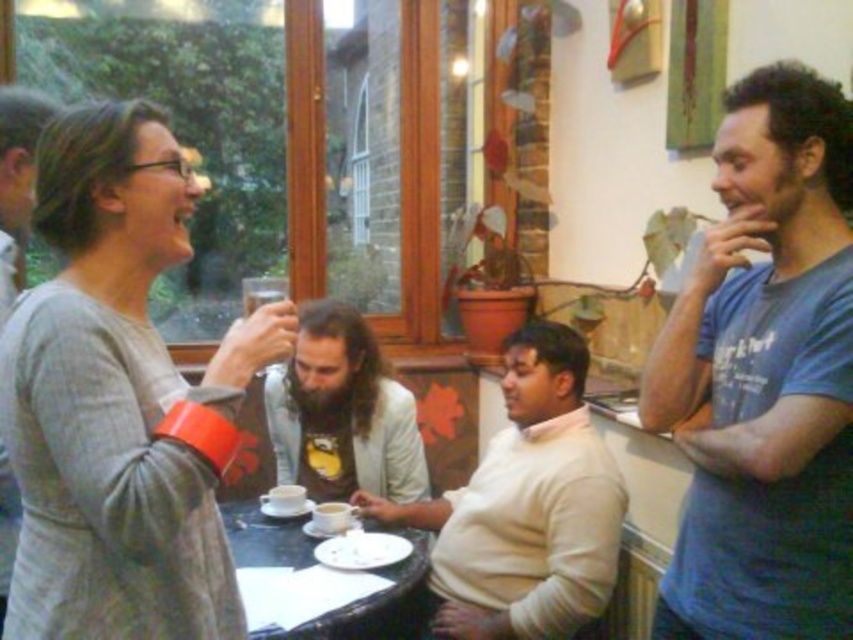
Where is the white matte sweater at center located in the image?

The white matte sweater at center is located at point (x=525, y=508) in the image.

You are a delivery person carrying a package that is 1 meter wide. You need to pass between the gray matte sweater at upper left and the white matte sweater at center to deliver the package. Can you fit through the space between them?

The distance between the gray matte sweater at upper left and the white matte sweater at center is 1.01 meters, so the package that is 1 meter wide can fit through the space between them since it is slightly wider than the package.

You are a photographer trying to capture a candid shot of the white matte sweater at center and the matte ceramic cup at center. Since you want to focus on the sweater, which object should you adjust your camera focus to prioritize?

The white matte sweater at center is in front of the matte ceramic cup at center, so to prioritize focusing on the sweater, adjust the camera focus to the white matte sweater at center.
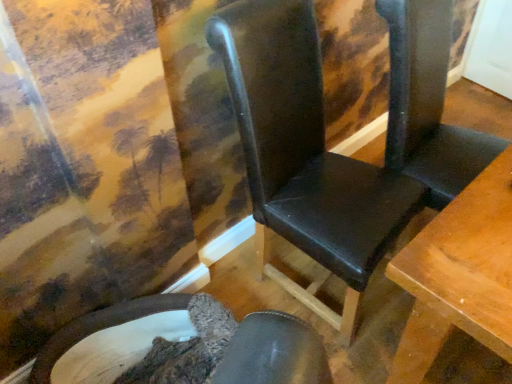
Question: From a real-world perspective, is black leather chair at center, positioned as the first chair in right-to-left order, on top of black leather folding chair at center?

Choices:
 (A) no
 (B) yes

Answer: (A)

Question: Does black leather chair at center, which is the second chair from left to right, have a smaller size compared to black leather folding chair at center?

Choices:
 (A) yes
 (B) no

Answer: (B)

Question: From a real-world perspective, does black leather chair at center, positioned as the first chair in right-to-left order, sit lower than black leather folding chair at center?

Choices:
 (A) no
 (B) yes

Answer: (B)

Question: Does black leather chair at center, positioned as the first chair in right-to-left order, appear on the left side of black leather folding chair at center?

Choices:
 (A) no
 (B) yes

Answer: (B)

Question: Is black leather chair at center, positioned as the first chair in right-to-left order, surrounding black leather folding chair at center?

Choices:
 (A) yes
 (B) no

Answer: (B)

Question: Is black leather folding chair at center at the back of black leather chair at center, positioned as the first chair in right-to-left order?

Choices:
 (A) yes
 (B) no

Answer: (B)

Question: Is black leather folding chair at center in front of black leather chair at center, positioned as the first chair in right-to-left order?

Choices:
 (A) no
 (B) yes

Answer: (A)

Question: Is black leather folding chair at center wider than black leather chair at center, which is the second chair from left to right?

Choices:
 (A) no
 (B) yes

Answer: (A)

Question: From a real-world perspective, is black leather folding chair at center located higher than black leather chair at center, which is the second chair from left to right?

Choices:
 (A) yes
 (B) no

Answer: (A)

Question: From the image's perspective, is black leather folding chair at center over black leather chair at center, positioned as the first chair in right-to-left order?

Choices:
 (A) yes
 (B) no

Answer: (A)

Question: Is black leather folding chair at center facing towards black leather chair at center, positioned as the first chair in right-to-left order?

Choices:
 (A) yes
 (B) no

Answer: (B)

Question: Is black leather folding chair at center further to the viewer compared to black leather chair at center, which is the second chair from left to right?

Choices:
 (A) no
 (B) yes

Answer: (B)

Question: From the image's perspective, is black leather folding chair at center under velvet-like brown chair at lower left, the first chair when ordered from left to right?

Choices:
 (A) no
 (B) yes

Answer: (A)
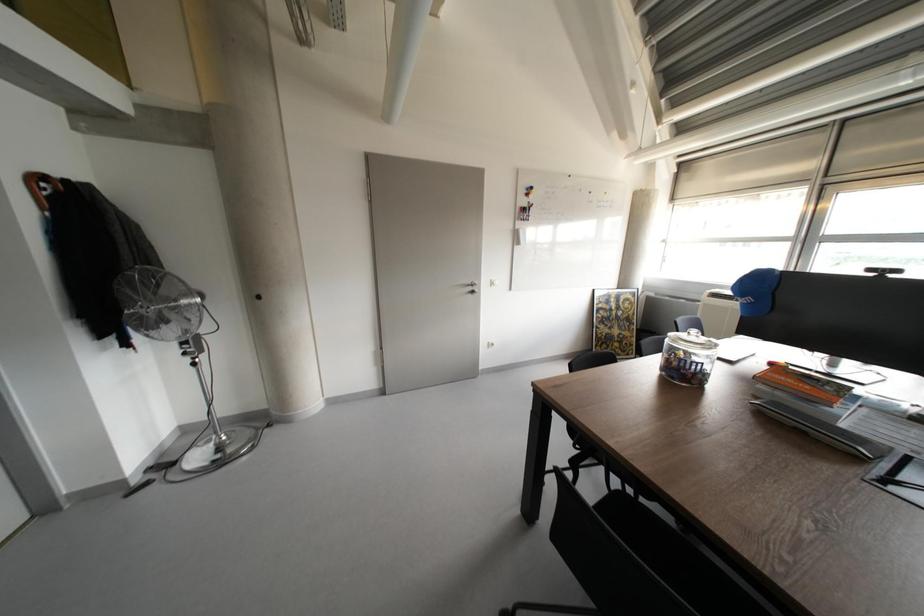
========================================
ABOUT THIS EXERCISE: Report each line of the listing above that contains the string "real", copying those lines in full. Case counts.

THE ANSWER:
Question: From a real-world perspective, is black leather chair at center, positioned as the first chair in right-to-left order, on top of black leather folding chair at center?
Question: From a real-world perspective, does black leather chair at center, positioned as the first chair in right-to-left order, sit lower than black leather folding chair at center?
Question: From a real-world perspective, is black leather folding chair at center located higher than black leather chair at center, which is the second chair from left to right?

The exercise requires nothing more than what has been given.